- **WORK TO BE COMPLETED**
Where the records below reach the line containing "(250, 173) = (295, 323): purple", start transcribing, and end with the line containing "(476, 246) = (554, 298): orange", exactly and with nothing else added.

[AVAILABLE DATA Boundary: Start]

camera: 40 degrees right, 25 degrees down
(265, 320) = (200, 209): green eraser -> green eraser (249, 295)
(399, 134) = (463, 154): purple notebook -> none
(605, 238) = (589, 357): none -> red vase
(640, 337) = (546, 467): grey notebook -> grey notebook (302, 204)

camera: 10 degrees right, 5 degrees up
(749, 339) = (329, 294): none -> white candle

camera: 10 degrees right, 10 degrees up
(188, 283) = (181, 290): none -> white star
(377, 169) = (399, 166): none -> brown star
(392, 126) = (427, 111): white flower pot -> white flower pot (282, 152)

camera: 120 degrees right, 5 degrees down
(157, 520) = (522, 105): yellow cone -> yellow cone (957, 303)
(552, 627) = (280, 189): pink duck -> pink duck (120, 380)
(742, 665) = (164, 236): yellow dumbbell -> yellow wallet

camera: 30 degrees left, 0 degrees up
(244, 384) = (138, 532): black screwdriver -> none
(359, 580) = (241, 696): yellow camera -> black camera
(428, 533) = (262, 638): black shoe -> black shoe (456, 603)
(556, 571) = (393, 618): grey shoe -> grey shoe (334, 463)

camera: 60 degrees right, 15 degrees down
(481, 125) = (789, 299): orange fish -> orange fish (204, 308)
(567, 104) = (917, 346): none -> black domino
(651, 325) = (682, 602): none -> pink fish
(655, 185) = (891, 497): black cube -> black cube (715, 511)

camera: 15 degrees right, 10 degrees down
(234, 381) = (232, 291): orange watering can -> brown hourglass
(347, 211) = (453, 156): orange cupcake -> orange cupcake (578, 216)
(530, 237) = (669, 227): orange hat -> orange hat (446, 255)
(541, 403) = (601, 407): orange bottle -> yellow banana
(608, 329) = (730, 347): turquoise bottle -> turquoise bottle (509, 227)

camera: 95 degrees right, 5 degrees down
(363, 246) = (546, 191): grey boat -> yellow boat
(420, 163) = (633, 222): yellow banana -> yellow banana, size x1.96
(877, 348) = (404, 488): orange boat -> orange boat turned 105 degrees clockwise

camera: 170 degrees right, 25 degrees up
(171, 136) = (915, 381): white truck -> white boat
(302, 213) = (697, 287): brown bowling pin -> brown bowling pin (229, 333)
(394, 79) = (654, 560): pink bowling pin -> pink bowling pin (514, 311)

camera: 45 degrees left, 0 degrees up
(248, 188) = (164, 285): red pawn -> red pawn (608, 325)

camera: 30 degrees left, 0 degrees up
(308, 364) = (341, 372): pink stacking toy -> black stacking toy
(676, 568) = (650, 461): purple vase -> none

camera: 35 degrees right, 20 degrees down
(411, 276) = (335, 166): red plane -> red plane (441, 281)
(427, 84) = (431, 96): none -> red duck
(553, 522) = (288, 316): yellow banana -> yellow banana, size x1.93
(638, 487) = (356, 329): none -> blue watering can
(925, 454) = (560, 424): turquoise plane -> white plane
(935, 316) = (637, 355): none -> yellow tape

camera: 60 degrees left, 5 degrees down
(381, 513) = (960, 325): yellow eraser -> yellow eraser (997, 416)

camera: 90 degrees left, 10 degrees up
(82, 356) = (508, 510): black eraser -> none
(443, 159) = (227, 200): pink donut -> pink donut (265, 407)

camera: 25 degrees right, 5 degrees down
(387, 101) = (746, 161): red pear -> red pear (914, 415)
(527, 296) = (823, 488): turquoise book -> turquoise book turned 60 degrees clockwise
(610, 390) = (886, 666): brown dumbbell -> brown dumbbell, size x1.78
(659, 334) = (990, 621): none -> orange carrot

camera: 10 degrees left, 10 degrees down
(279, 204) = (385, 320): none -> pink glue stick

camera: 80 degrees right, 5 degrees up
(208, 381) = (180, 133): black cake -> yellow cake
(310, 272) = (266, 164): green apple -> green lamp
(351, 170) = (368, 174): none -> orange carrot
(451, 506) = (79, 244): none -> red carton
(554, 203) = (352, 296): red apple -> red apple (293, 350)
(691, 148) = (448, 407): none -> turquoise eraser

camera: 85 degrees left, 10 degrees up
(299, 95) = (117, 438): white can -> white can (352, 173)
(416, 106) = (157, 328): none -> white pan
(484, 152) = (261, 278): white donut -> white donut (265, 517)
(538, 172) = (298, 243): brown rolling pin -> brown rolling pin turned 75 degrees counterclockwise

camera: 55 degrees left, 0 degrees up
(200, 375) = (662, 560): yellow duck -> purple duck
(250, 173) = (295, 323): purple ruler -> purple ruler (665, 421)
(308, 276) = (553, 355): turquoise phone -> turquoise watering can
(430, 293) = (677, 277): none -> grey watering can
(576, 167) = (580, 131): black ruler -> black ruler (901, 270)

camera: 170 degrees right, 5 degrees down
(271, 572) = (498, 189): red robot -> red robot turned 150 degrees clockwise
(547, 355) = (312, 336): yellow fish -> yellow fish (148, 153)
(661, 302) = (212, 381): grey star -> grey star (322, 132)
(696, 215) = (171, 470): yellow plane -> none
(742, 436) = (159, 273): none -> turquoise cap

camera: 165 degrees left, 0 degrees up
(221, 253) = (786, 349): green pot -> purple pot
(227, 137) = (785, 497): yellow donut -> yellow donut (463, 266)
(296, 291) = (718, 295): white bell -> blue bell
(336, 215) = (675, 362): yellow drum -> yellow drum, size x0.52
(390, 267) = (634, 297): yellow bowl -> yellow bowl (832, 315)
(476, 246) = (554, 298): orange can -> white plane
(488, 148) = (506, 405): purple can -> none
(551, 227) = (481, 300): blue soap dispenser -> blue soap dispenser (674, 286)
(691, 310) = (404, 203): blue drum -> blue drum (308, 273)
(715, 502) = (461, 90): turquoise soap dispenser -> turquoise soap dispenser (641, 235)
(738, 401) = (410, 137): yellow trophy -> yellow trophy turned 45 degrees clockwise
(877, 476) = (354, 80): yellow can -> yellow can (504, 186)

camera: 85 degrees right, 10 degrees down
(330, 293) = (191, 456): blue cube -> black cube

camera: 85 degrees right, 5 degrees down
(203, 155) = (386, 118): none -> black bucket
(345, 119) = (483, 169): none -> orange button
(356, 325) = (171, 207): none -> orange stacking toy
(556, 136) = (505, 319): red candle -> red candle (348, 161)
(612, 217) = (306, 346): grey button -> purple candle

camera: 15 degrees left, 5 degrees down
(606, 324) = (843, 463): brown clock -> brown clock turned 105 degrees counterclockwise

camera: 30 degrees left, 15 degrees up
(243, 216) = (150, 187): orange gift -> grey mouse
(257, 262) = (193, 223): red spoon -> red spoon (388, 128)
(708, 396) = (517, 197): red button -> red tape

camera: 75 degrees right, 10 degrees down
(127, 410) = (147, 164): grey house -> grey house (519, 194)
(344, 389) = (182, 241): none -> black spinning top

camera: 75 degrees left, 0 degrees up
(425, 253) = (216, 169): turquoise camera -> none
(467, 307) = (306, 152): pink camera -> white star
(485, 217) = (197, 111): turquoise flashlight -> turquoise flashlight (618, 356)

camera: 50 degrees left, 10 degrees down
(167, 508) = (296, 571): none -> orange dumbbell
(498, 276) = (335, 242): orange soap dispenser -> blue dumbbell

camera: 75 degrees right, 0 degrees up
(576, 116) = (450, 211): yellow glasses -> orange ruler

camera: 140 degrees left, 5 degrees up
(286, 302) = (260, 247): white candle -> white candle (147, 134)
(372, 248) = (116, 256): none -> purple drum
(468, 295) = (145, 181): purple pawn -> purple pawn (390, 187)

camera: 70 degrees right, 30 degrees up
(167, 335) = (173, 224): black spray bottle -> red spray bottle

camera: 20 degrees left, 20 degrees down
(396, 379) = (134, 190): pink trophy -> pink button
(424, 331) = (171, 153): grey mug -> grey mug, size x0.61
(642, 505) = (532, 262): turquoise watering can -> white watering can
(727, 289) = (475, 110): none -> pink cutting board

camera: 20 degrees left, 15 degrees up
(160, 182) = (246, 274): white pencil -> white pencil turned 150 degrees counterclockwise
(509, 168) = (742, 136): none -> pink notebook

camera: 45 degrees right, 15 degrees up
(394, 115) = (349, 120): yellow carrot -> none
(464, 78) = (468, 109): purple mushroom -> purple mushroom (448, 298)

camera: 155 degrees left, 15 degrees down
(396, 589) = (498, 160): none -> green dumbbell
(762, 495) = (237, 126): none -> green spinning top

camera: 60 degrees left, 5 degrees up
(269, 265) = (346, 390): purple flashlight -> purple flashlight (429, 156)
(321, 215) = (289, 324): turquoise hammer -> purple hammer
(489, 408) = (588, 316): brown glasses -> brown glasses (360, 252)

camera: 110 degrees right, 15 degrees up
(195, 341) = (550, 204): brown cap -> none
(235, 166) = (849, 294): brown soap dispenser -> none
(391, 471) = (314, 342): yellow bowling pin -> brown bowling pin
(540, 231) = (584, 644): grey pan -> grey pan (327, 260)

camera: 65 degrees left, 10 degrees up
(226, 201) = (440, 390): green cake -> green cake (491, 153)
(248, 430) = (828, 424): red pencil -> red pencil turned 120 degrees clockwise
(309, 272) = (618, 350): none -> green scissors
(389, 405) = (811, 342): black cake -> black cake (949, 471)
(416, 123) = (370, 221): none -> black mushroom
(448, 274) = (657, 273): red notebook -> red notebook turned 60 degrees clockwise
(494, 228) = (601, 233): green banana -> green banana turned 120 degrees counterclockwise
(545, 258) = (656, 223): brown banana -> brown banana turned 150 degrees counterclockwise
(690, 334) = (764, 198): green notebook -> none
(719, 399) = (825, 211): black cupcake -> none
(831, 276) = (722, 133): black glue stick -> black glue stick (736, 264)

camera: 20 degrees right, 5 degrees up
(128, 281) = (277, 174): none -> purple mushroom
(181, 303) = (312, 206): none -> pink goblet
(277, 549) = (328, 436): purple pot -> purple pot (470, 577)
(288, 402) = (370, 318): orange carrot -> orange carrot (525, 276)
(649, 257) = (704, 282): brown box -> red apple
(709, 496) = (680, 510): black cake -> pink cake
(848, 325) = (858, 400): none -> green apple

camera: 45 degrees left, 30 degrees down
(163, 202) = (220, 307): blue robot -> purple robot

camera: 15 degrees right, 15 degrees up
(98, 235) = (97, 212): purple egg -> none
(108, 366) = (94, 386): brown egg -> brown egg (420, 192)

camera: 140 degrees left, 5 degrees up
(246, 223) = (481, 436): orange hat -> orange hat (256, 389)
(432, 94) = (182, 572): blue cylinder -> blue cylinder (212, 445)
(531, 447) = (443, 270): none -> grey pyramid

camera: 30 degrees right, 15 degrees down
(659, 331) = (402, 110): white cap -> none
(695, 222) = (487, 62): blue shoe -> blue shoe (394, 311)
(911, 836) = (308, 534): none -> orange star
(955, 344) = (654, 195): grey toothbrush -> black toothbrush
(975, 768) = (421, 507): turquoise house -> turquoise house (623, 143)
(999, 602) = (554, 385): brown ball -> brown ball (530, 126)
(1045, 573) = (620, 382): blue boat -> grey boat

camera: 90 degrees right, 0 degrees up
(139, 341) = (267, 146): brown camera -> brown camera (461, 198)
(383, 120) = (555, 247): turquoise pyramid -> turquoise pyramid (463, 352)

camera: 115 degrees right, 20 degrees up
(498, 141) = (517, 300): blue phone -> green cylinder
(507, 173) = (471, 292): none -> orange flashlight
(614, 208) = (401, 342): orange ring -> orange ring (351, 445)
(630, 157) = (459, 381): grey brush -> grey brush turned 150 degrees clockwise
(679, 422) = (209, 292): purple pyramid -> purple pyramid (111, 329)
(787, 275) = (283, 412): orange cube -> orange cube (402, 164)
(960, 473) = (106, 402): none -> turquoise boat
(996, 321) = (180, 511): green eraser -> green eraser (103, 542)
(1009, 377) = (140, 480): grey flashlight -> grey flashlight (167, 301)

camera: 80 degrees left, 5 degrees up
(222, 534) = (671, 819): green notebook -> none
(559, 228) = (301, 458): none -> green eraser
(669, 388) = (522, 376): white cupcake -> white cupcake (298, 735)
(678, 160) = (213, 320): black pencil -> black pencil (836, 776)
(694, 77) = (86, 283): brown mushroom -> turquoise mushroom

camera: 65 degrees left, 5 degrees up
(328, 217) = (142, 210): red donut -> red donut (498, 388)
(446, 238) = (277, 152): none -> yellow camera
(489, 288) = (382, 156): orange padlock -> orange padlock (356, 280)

[AVAILABLE DATA Boundary: End]

- **TASK RESULT**
(250, 173) = (295, 323): purple ruler -> purple ruler (665, 421)
(308, 276) = (553, 355): turquoise phone -> turquoise watering can
(430, 293) = (677, 277): none -> grey watering can
(576, 167) = (580, 131): black ruler -> black ruler (901, 270)

camera: 170 degrees right, 5 degrees down
(271, 572) = (498, 189): red robot -> red robot turned 150 degrees clockwise
(547, 355) = (312, 336): yellow fish -> yellow fish (148, 153)
(661, 302) = (212, 381): grey star -> grey star (322, 132)
(696, 215) = (171, 470): yellow plane -> none
(742, 436) = (159, 273): none -> turquoise cap

camera: 165 degrees left, 0 degrees up
(221, 253) = (786, 349): green pot -> purple pot
(227, 137) = (785, 497): yellow donut -> yellow donut (463, 266)
(296, 291) = (718, 295): white bell -> blue bell
(336, 215) = (675, 362): yellow drum -> yellow drum, size x0.52
(390, 267) = (634, 297): yellow bowl -> yellow bowl (832, 315)
(476, 246) = (554, 298): orange can -> white plane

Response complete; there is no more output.